● **Work request**
Show every line in the records below that contains the word "plant".

● **Coordinate-based change data**
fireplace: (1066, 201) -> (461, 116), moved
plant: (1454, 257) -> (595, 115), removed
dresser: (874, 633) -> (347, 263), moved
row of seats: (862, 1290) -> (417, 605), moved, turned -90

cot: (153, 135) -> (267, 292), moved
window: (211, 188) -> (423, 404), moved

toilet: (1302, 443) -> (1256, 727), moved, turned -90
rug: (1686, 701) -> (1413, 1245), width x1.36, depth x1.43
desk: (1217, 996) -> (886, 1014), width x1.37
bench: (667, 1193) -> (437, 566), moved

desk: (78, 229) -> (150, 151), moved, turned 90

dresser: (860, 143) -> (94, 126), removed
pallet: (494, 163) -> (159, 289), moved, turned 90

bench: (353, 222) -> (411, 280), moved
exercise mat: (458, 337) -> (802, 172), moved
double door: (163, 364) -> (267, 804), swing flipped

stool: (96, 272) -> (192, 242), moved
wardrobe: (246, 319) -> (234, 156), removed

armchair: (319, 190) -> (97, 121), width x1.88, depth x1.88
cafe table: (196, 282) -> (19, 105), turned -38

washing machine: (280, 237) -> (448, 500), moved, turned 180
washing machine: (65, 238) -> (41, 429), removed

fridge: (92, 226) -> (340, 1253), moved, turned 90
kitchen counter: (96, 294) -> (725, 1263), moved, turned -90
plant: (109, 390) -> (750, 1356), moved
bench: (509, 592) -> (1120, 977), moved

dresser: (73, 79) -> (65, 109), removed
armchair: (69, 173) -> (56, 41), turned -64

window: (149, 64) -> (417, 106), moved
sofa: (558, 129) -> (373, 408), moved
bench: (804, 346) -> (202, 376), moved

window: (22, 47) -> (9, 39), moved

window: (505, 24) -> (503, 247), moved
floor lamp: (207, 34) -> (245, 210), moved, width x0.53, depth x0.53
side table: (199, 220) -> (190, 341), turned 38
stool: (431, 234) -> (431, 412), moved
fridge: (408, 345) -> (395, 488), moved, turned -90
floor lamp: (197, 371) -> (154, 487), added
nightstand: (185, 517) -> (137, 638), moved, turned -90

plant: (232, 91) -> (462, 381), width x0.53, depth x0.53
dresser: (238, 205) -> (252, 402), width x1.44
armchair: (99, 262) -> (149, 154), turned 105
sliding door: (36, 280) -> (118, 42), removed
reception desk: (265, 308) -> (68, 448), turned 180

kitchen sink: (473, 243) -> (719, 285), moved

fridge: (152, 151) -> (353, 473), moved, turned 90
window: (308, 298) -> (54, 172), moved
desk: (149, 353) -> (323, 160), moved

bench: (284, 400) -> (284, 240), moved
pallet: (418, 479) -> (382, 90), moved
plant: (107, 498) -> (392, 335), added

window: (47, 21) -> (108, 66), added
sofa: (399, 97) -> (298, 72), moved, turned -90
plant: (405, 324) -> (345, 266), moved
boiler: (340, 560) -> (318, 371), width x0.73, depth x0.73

● **Response to this exercise**
plant: (1454, 257) -> (595, 115), removed
plant: (109, 390) -> (750, 1356), moved
plant: (232, 91) -> (462, 381), width x0.53, depth x0.53
plant: (107, 498) -> (392, 335), added
plant: (405, 324) -> (345, 266), moved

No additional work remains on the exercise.